START Entries shown

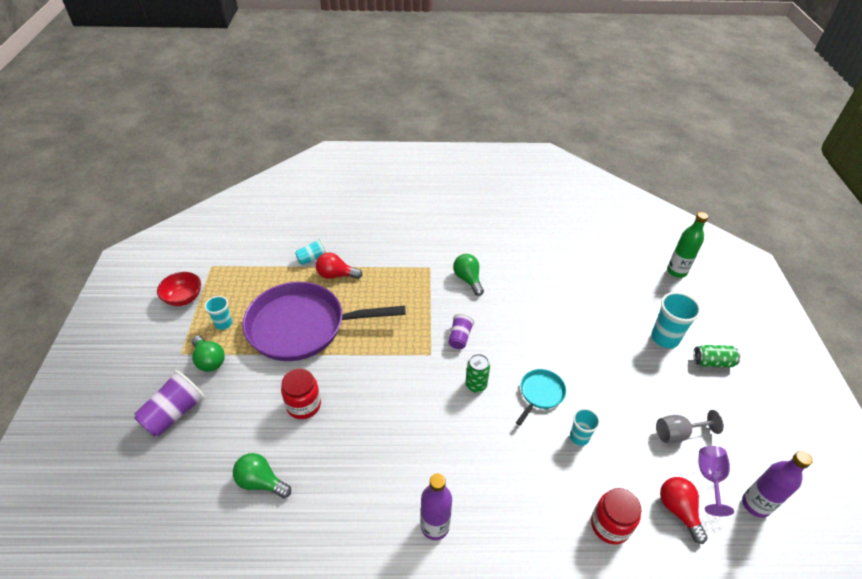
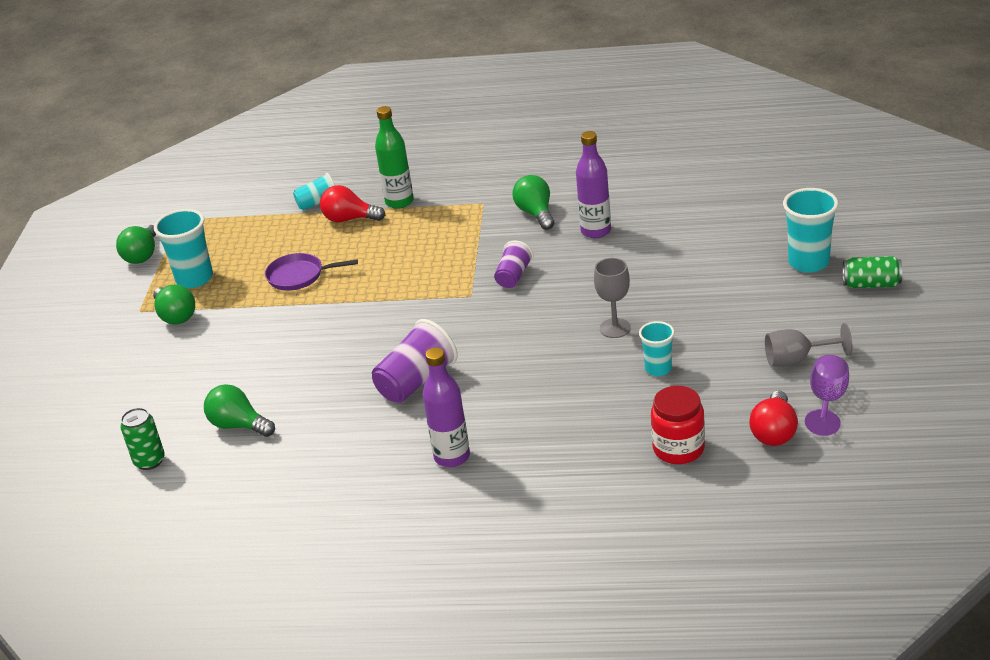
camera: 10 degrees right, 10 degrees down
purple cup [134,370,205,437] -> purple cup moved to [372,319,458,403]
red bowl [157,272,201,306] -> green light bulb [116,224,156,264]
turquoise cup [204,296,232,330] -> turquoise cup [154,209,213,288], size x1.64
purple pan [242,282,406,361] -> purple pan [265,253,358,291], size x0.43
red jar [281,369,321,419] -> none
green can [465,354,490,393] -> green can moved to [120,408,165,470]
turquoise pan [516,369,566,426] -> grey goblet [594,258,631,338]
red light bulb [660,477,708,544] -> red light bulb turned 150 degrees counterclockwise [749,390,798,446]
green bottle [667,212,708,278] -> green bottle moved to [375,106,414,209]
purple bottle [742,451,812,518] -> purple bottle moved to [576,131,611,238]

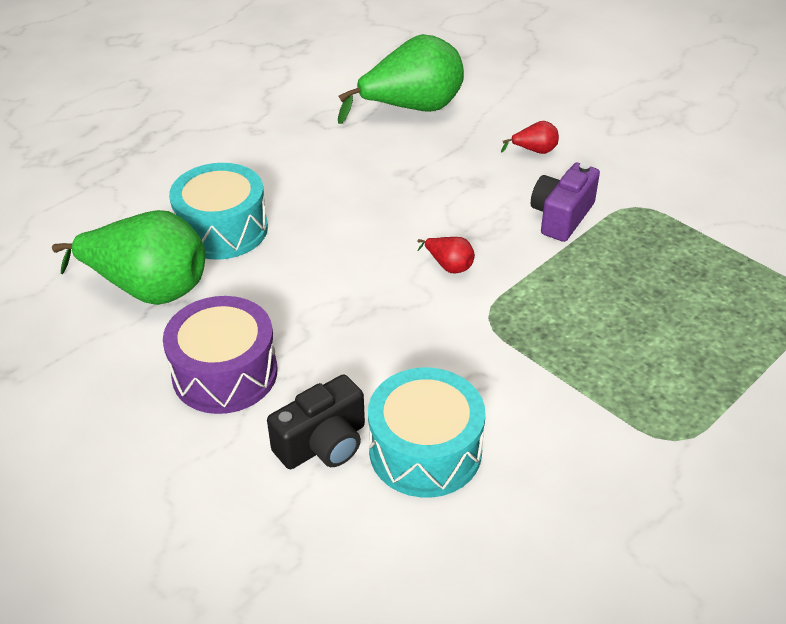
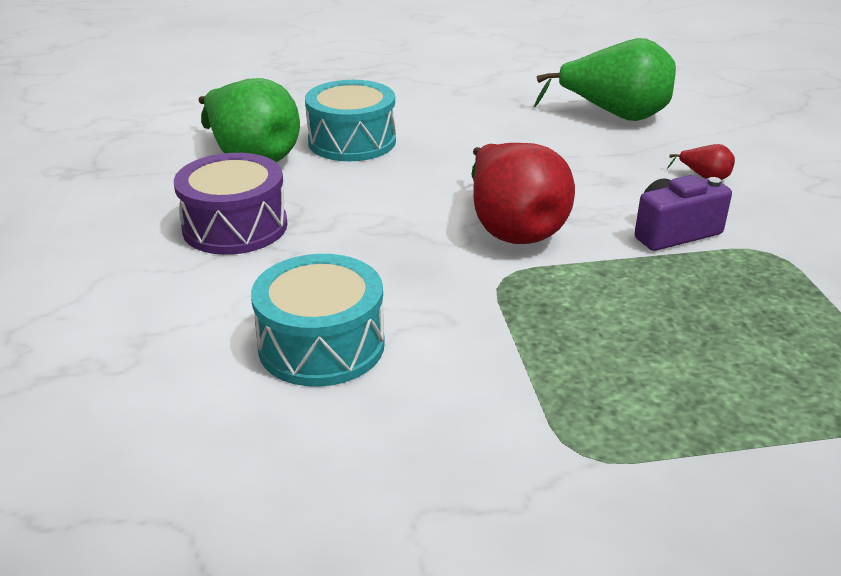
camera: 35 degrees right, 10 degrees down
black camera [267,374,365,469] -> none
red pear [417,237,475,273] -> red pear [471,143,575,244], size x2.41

END Entries shown

About this exercise:
Every line from the one holding "green bottle [667,212,708,278]" through the last line of the entries above, and nothing else, is to be restated word for word. Pictures stay out.

The completed task:
green bottle [667,212,708,278] -> green bottle moved to [375,106,414,209]
purple bottle [742,451,812,518] -> purple bottle moved to [576,131,611,238]

camera: 35 degrees right, 10 degrees down
black camera [267,374,365,469] -> none
red pear [417,237,475,273] -> red pear [471,143,575,244], size x2.41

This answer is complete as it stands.